[Start of Attachment]

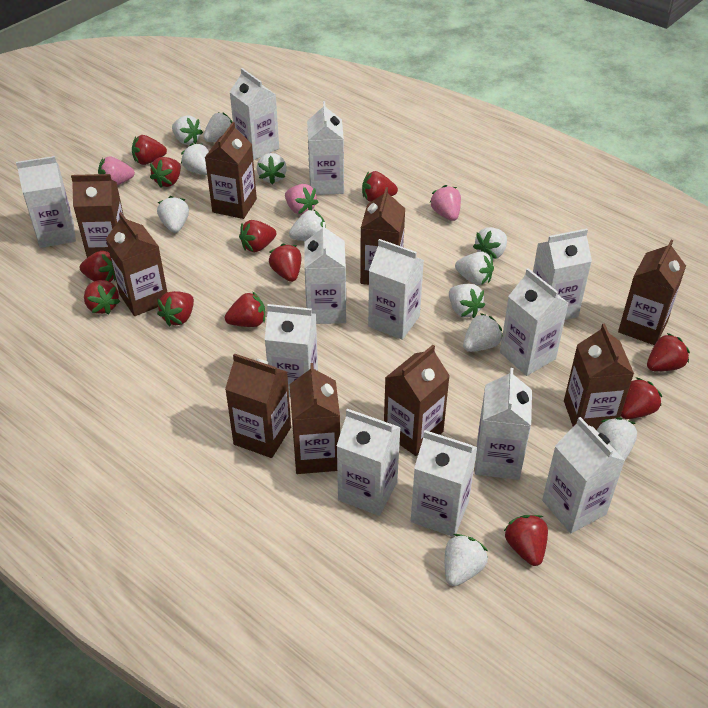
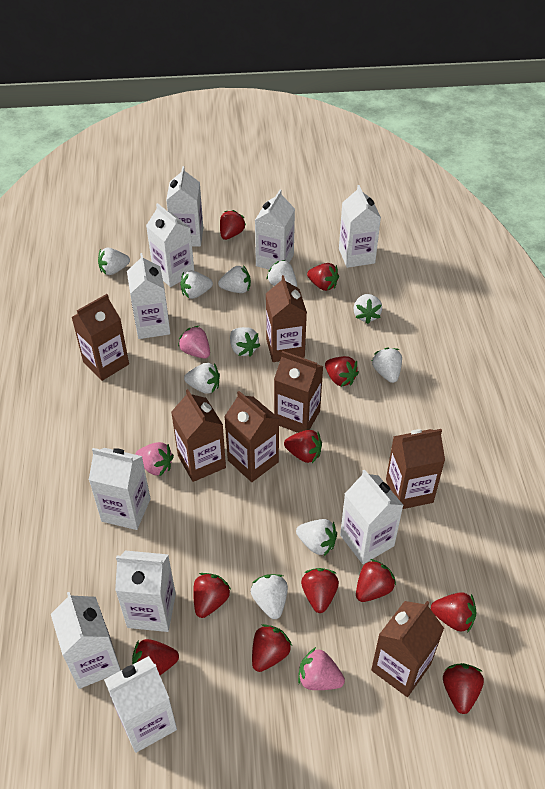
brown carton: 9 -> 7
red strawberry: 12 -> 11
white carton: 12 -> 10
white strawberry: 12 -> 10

[End of Attachment]
[Start of Attachment]

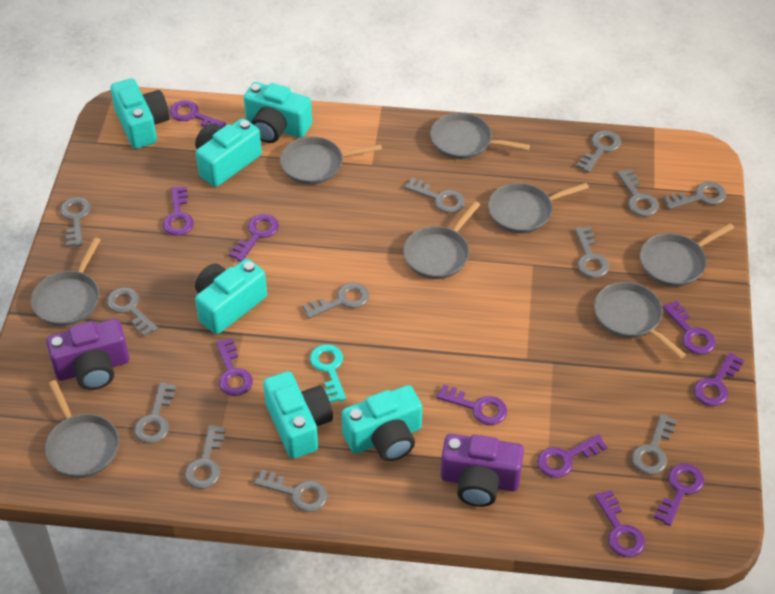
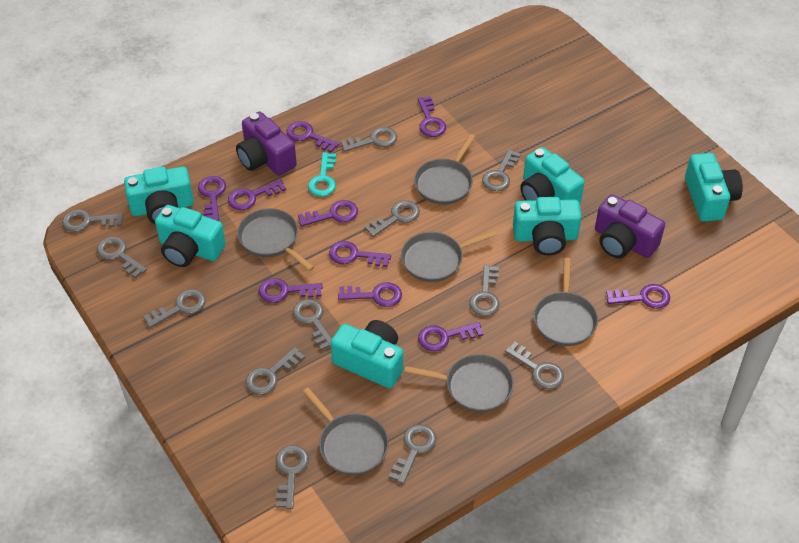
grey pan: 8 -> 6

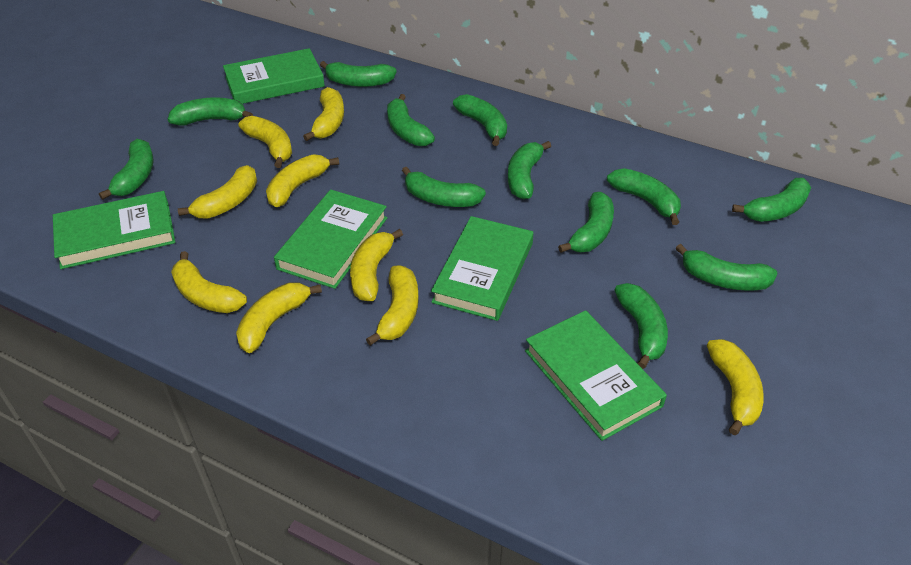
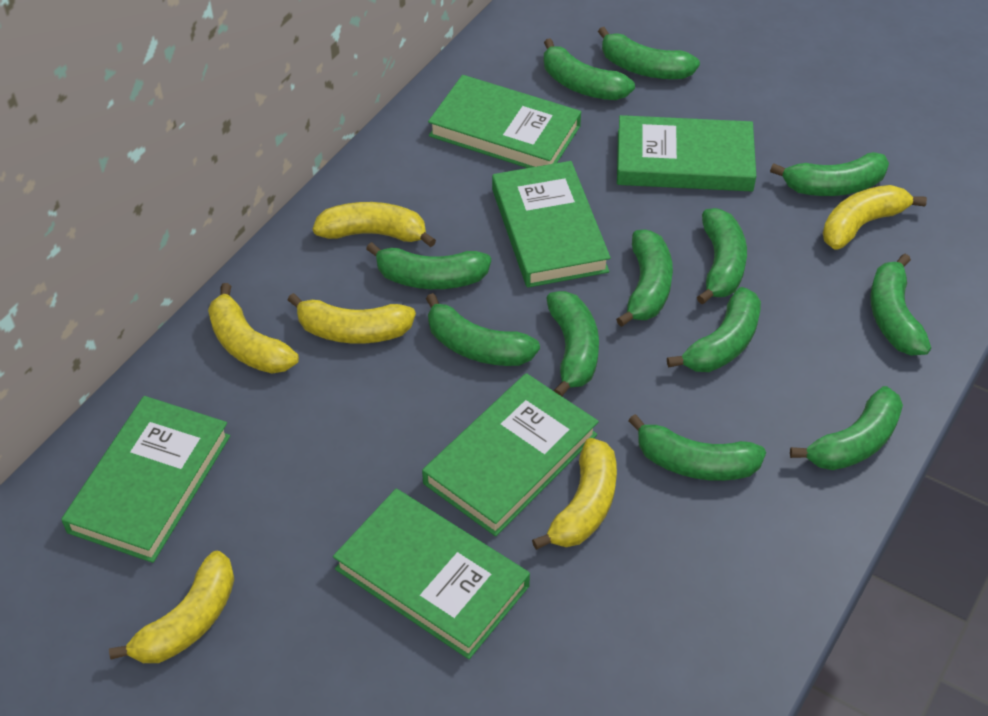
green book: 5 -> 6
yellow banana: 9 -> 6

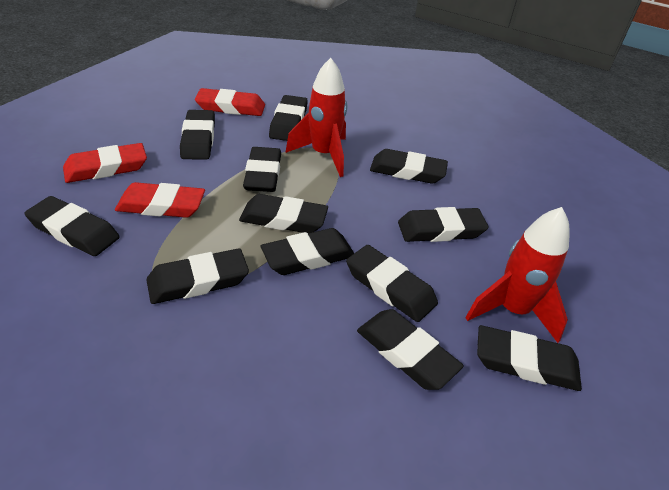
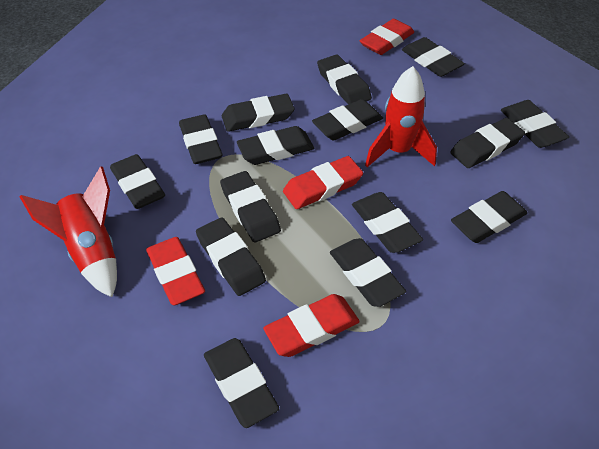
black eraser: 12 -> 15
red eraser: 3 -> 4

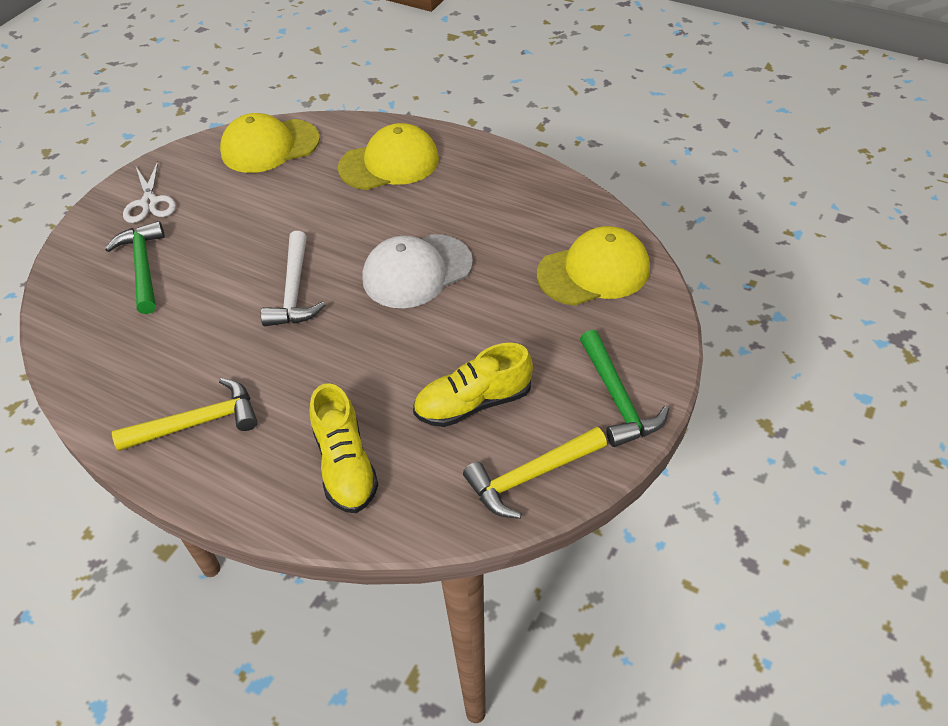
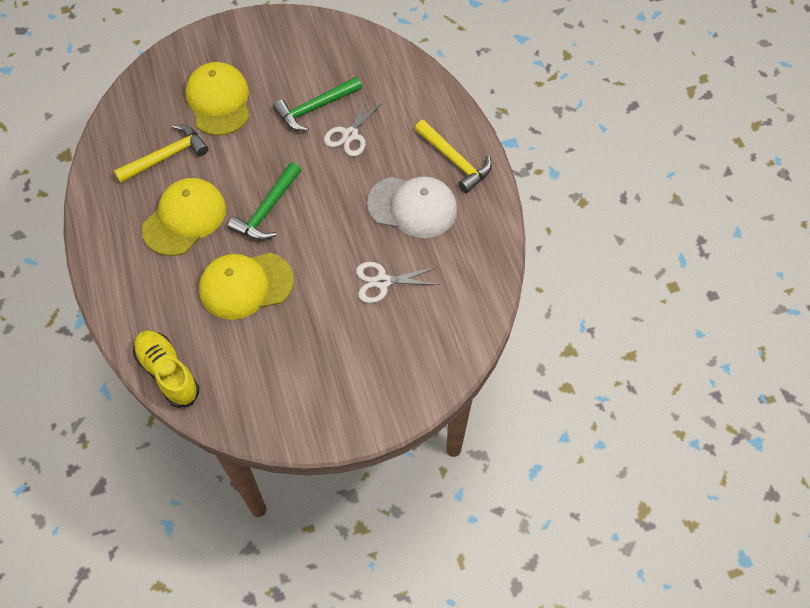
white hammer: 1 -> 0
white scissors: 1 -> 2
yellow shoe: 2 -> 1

[End of Attachment]

WHAT THE TASK ASKS
Report all lines of the material that contain the word "strawberry".

EXERCISE ANSWER
red strawberry: 12 -> 11
white strawberry: 12 -> 10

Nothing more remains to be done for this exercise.